_MATERIAL TO PROCESS_.
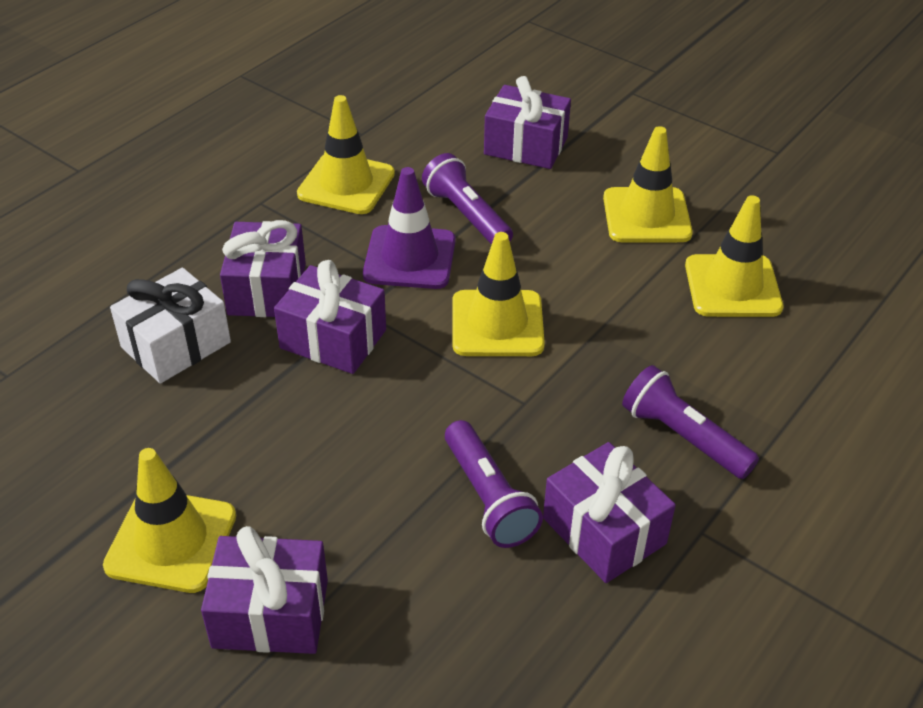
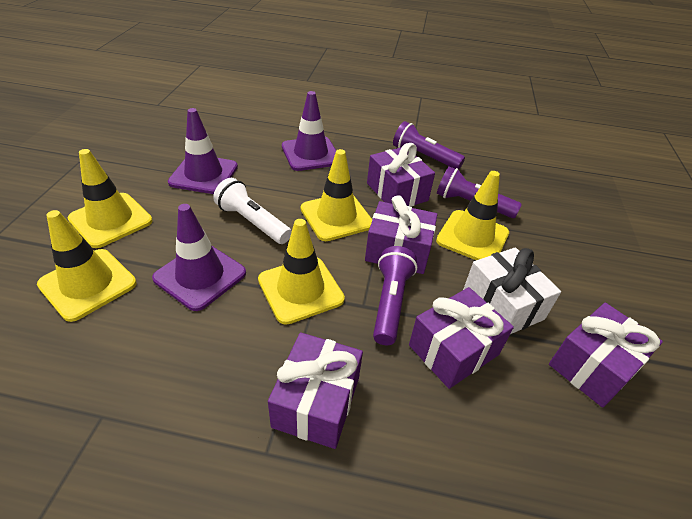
purple traffic cone: 1 -> 3
white flashlight: 0 -> 1

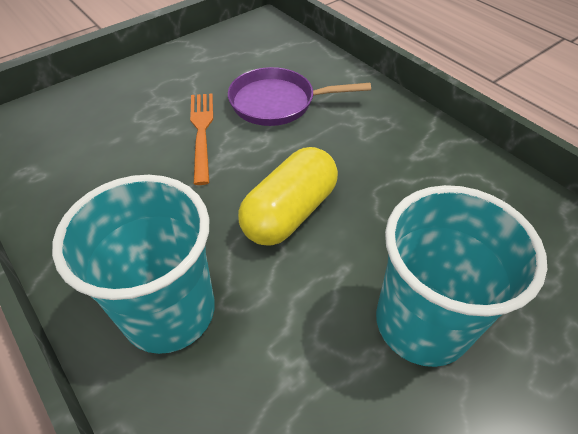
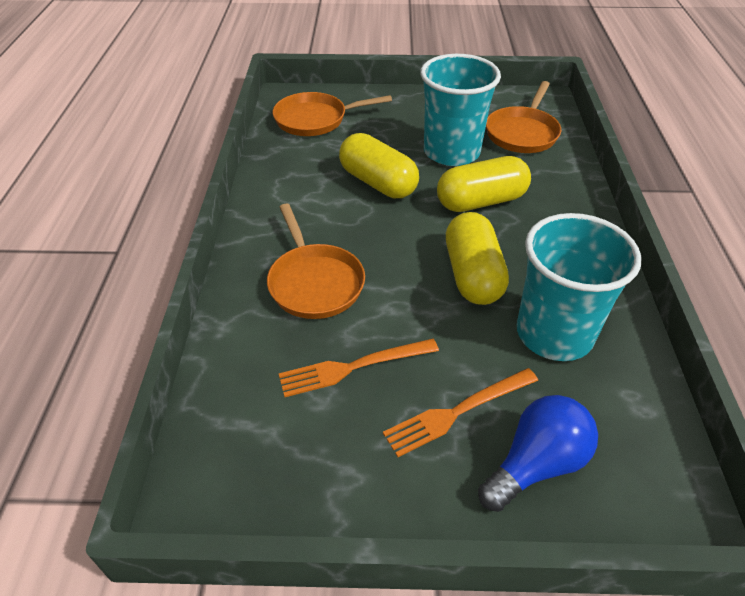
blue light bulb: 0 -> 1
orange fork: 1 -> 2
orange pan: 0 -> 3
purple pan: 1 -> 0
yellow capsule: 1 -> 3

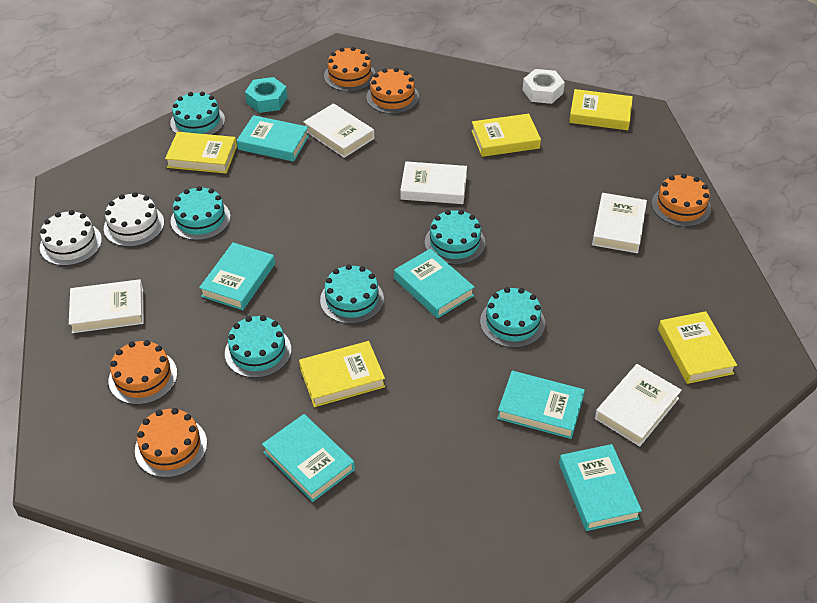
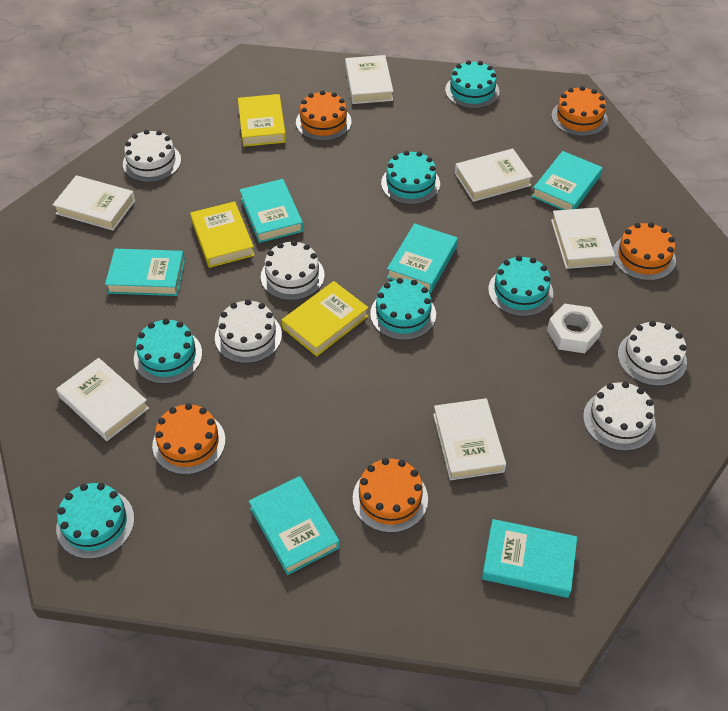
turquoise nut: 1 -> 0
white book: 5 -> 6
white cake: 2 -> 5
yellow book: 5 -> 3

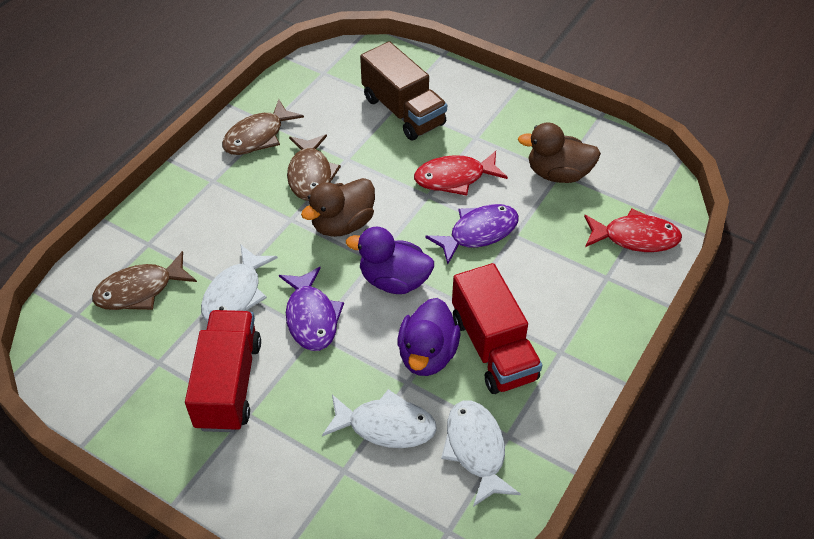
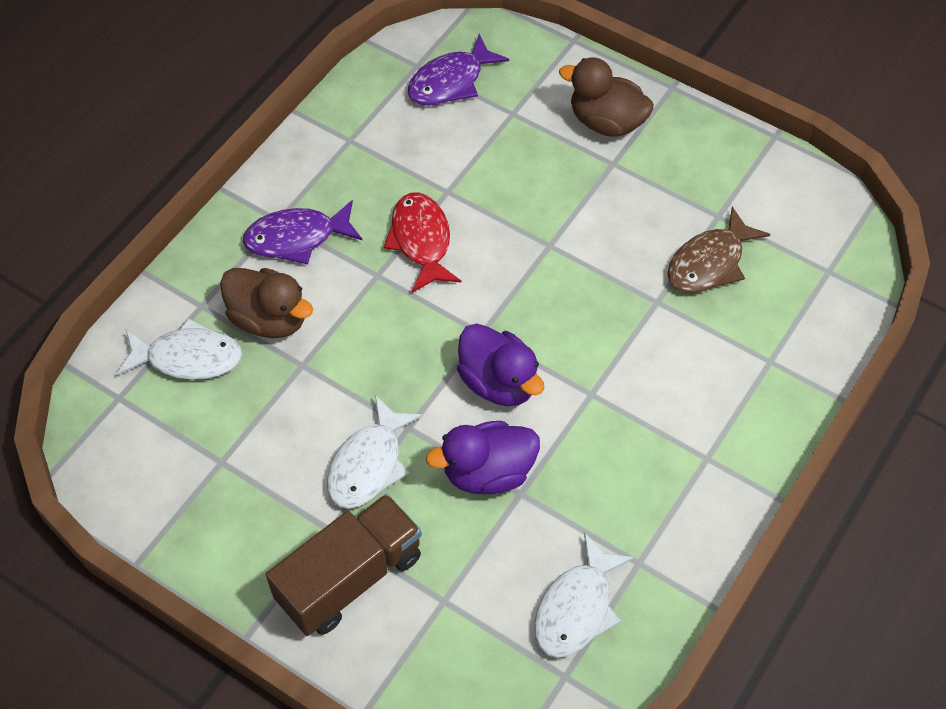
brown fish: 3 -> 1
red fish: 2 -> 1
red truck: 2 -> 0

_TASK INSTRUCTIONS_. Word for word, give again the lines from the line with "blue light bulb: 0 -> 1" through the end of the records above, with both ends included and the pictures left out.

_EXPECTED ANSWER_.
blue light bulb: 0 -> 1
orange fork: 1 -> 2
orange pan: 0 -> 3
purple pan: 1 -> 0
yellow capsule: 1 -> 3

turquoise nut: 1 -> 0
white book: 5 -> 6
white cake: 2 -> 5
yellow book: 5 -> 3

brown fish: 3 -> 1
red fish: 2 -> 1
red truck: 2 -> 0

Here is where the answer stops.